Change detection data:
____________

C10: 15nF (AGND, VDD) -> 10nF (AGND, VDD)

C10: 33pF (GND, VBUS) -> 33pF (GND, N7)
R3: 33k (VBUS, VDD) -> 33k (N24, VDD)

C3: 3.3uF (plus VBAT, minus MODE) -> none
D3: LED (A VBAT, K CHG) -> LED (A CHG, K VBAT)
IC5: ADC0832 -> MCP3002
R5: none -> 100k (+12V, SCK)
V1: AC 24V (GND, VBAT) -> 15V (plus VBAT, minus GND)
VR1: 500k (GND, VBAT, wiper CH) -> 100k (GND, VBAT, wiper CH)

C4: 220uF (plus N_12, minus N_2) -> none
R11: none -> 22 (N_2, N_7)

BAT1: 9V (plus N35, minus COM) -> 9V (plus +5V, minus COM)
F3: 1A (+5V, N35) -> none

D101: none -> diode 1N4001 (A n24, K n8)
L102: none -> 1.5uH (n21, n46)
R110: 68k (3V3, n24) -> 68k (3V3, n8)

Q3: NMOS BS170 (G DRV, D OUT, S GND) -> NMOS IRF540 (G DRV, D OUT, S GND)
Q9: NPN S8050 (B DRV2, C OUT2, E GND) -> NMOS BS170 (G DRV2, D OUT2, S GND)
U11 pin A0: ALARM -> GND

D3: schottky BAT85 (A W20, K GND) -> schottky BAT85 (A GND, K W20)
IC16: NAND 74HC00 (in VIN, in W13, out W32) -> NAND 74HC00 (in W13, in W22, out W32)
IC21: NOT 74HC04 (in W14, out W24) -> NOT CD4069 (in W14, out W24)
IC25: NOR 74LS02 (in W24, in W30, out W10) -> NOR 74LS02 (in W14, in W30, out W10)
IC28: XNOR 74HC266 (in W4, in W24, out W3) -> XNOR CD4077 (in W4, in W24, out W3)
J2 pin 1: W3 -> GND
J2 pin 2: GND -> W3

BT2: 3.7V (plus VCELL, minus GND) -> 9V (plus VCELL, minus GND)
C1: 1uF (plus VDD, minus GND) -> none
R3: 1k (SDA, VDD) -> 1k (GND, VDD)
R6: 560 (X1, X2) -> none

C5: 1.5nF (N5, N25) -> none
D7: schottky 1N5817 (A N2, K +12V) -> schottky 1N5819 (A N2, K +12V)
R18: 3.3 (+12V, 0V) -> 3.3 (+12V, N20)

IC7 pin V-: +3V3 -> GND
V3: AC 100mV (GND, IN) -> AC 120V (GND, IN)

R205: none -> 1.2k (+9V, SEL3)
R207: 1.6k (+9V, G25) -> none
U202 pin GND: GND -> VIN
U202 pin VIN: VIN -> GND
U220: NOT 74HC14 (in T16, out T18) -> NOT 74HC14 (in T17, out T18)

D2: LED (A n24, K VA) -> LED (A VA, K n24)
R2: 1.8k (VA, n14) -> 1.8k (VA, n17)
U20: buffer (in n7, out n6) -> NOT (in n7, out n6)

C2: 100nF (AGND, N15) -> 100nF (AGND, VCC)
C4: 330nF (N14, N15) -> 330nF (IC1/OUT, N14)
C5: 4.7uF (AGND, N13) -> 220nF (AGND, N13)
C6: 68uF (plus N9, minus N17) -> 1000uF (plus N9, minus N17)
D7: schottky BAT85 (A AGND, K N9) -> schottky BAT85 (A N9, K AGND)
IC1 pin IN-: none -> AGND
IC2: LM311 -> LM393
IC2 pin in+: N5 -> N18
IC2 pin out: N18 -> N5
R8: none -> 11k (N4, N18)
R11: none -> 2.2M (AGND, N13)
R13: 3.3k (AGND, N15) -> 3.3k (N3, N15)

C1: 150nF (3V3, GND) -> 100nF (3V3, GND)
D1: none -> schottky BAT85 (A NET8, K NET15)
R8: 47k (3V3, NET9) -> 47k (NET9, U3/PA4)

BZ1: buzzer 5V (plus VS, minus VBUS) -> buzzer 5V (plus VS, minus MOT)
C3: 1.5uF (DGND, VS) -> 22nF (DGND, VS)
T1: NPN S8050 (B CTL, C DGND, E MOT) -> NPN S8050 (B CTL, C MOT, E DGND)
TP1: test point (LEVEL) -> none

____________

DIRECTIONS:
Please write out, exactly as they appear above, only the lines in the stretch from the line with "VR1: 500k (GND, VBAT, wiper" through the line with "R110: 68k (3V3, n24) -> 68k (3V3, n8)".

COMPLETED EXERCISE:
VR1: 500k (GND, VBAT, wiper CH) -> 100k (GND, VBAT, wiper CH)

C4: 220uF (plus N_12, minus N_2) -> none
R11: none -> 22 (N_2, N_7)

BAT1: 9V (plus N35, minus COM) -> 9V (plus +5V, minus COM)
F3: 1A (+5V, N35) -> none

D101: none -> diode 1N4001 (A n24, K n8)
L102: none -> 1.5uH (n21, n46)
R110: 68k (3V3, n24) -> 68k (3V3, n8)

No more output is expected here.